WHAT YOU SHOULD DO: In the records, each line holding "plate" must be reported.
..............................
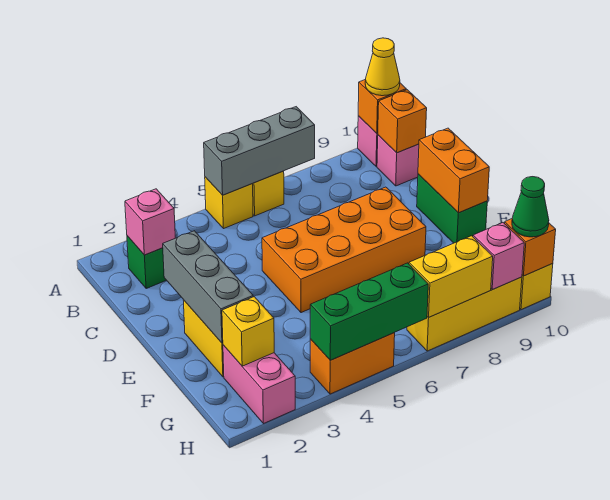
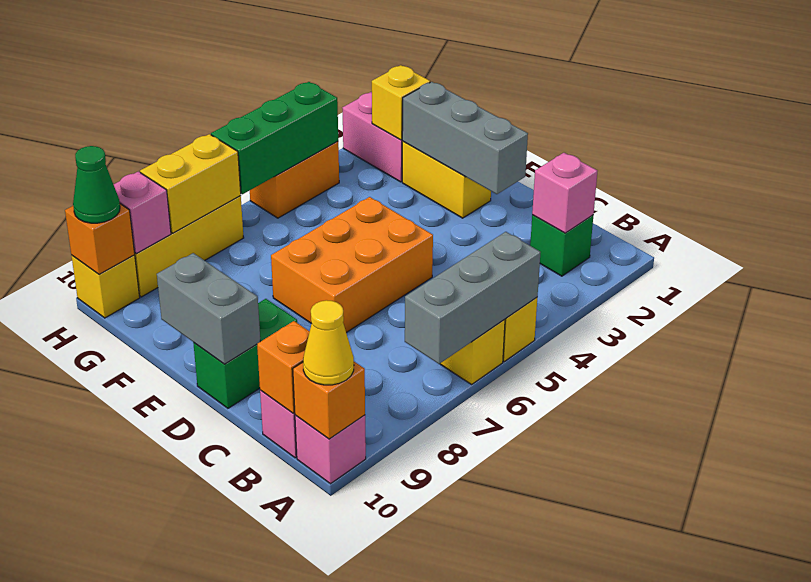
orange brick D5:E8 level 1 -> orange brick D5:E7 level 1
green brick D10:E10 level 1 -> green brick D9:D10 level 1
orange brick D10:E10 level 2 -> grey brick D10:E10 level 2

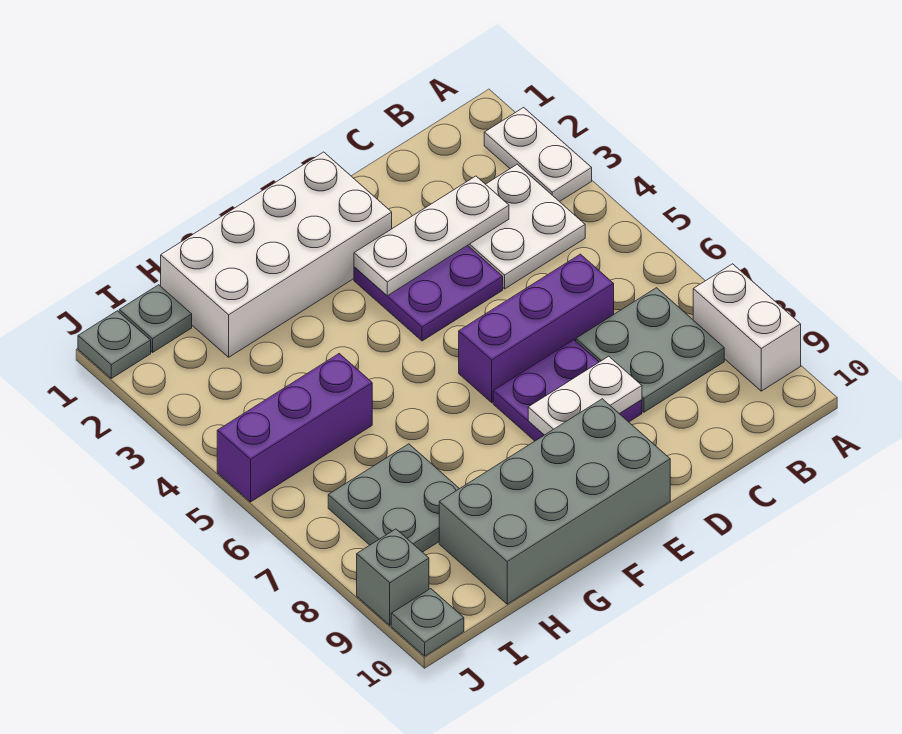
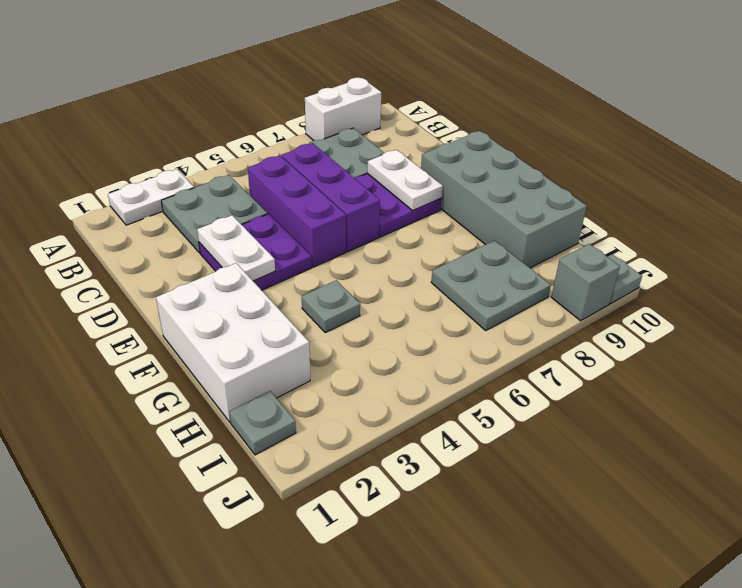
white plate B3:C4 level 1 -> grey plate B3:C4 level 1
white plate C3:E3 level 2 -> white plate D3:E3 level 2
white brick E1:H2 level 1 -> white brick F1:H2 level 1
purple brick H5:J5 level 1 -> purple brick C5:E5 level 1
grey plate J1 level 1 -> grey plate G4 level 1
..............................
RESPONSE BELOW:
white plate B3:C4 level 1 -> grey plate B3:C4 level 1
white plate C3:E3 level 2 -> white plate D3:E3 level 2
grey plate J1 level 1 -> grey plate G4 level 1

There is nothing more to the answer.